Word for word, set down the lines from the one that holds "to beignet/bleu 207,144" through the final line of the listing below, and exclude every picture.

Top of EXCERPTED DATA

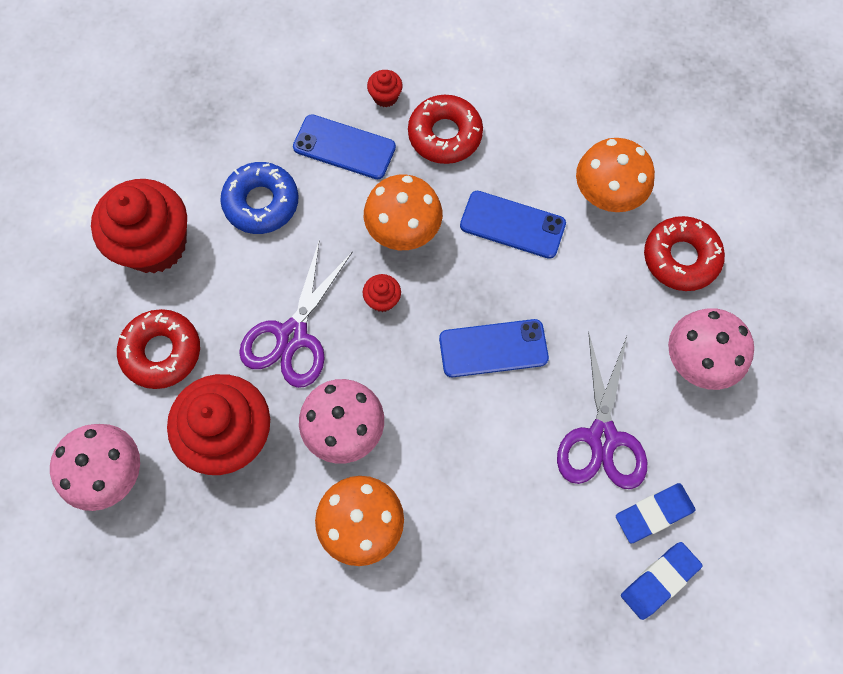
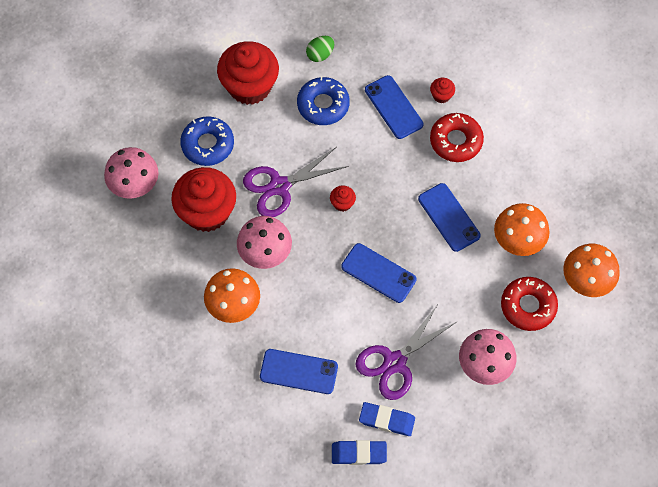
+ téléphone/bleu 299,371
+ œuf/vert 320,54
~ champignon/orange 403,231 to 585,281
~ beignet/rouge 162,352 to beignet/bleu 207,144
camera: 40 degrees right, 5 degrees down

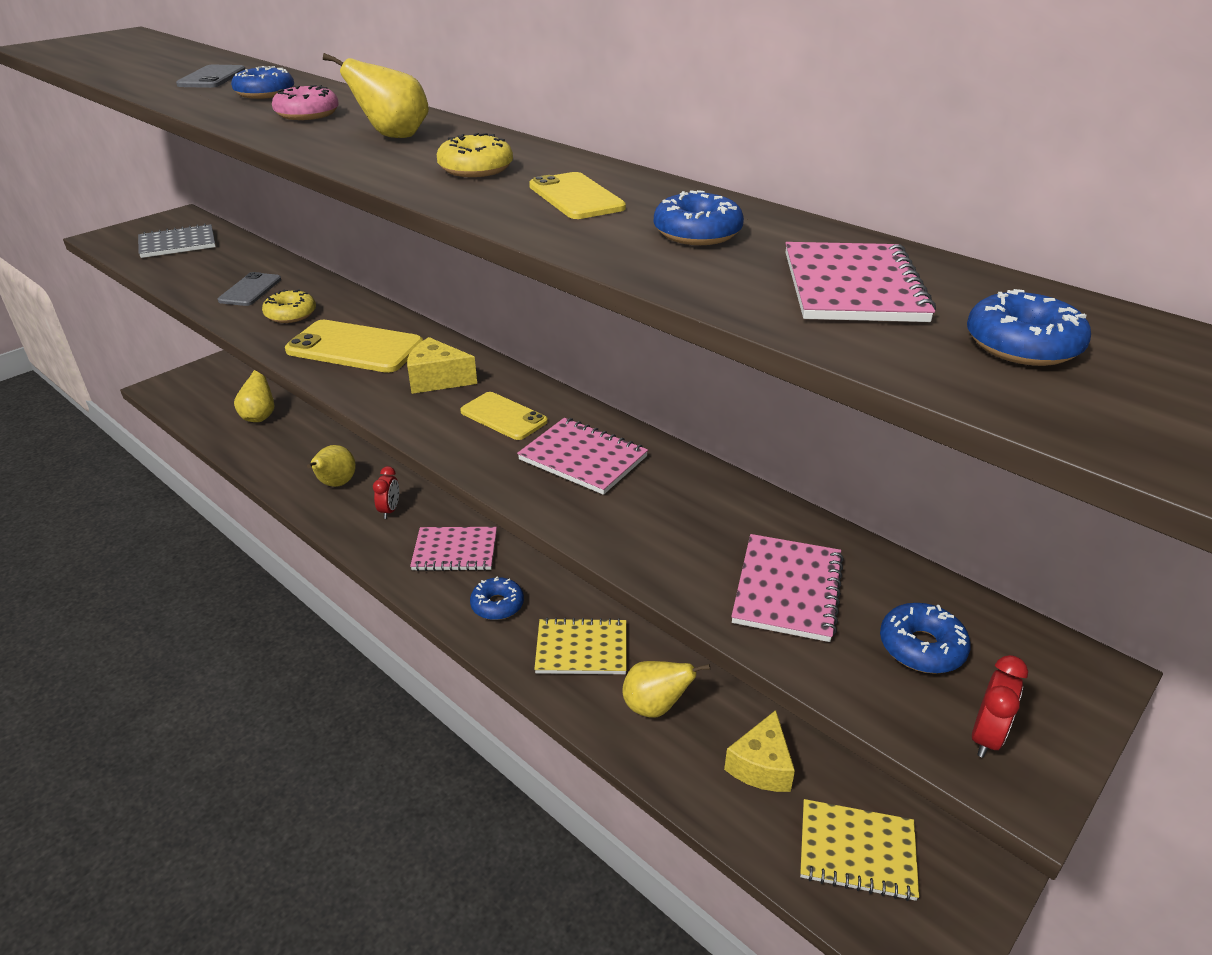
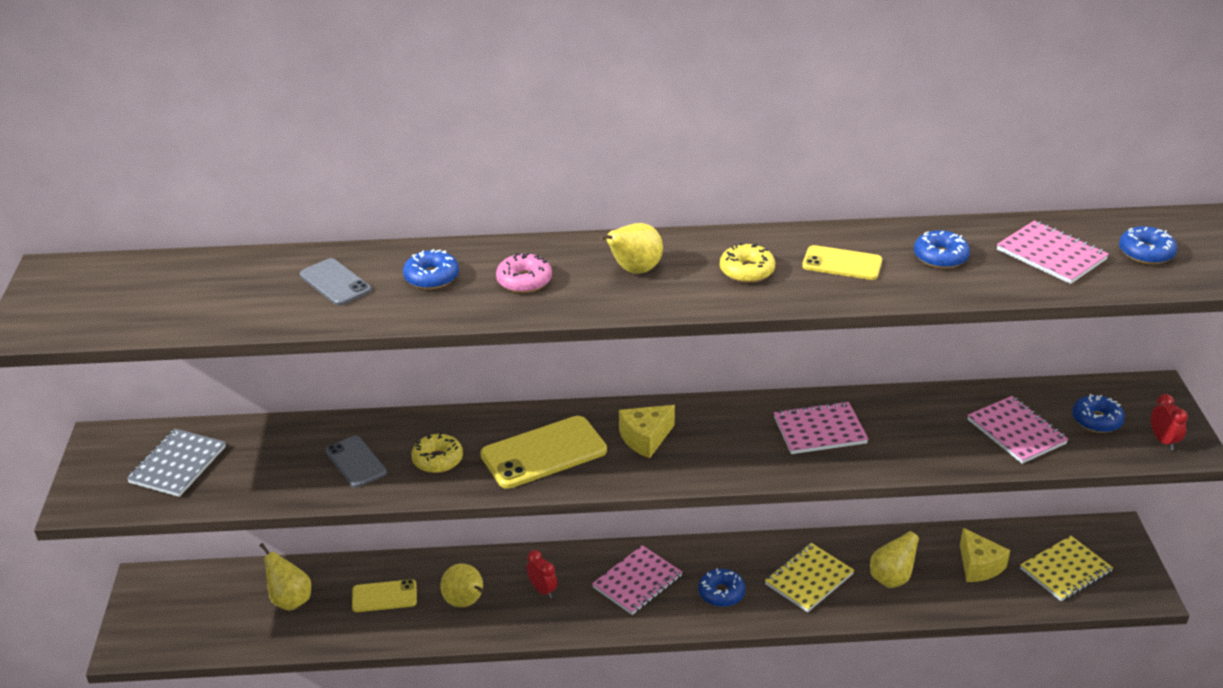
~ téléphone/jaune 503,416 to 384,596
camera: 45 degrees left, 0 degrees up

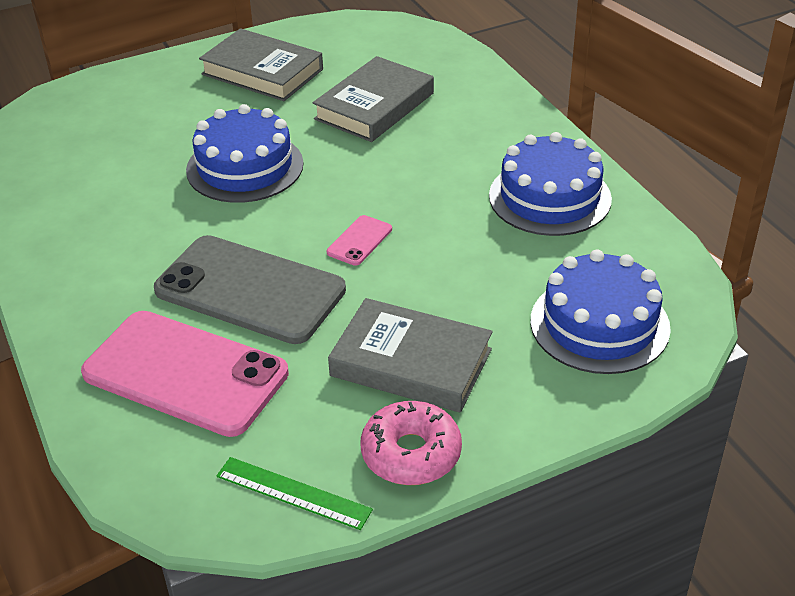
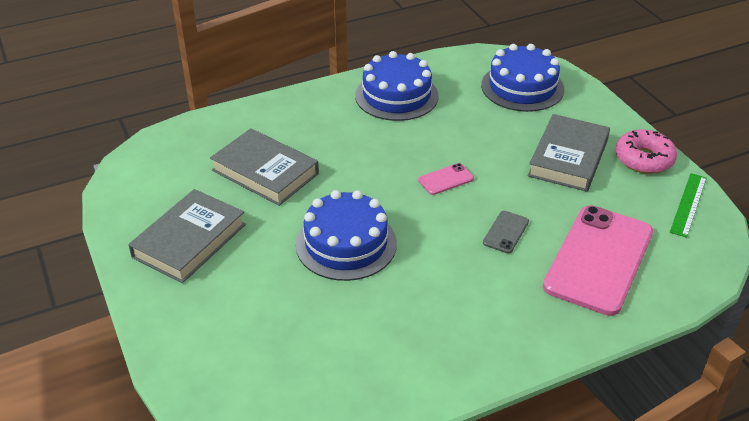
~ téléphone/rose 359,241 = 446,179 60 degrees counterclockwise
~ téléphone/gris 250,290 = 506,232 x0.41
camera: 90 degrees left, 0 degrees up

Bottom of EXCERPTED DATA

→ **COMPLETED TASK**
~ beignet/rouge 162,352 to beignet/bleu 207,144
camera: 40 degrees right, 5 degrees down

~ téléphone/jaune 503,416 to 384,596
camera: 45 degrees left, 0 degrees up

~ téléphone/rose 359,241 = 446,179 60 degrees counterclockwise
~ téléphone/gris 250,290 = 506,232 x0.41
camera: 90 degrees left, 0 degrees up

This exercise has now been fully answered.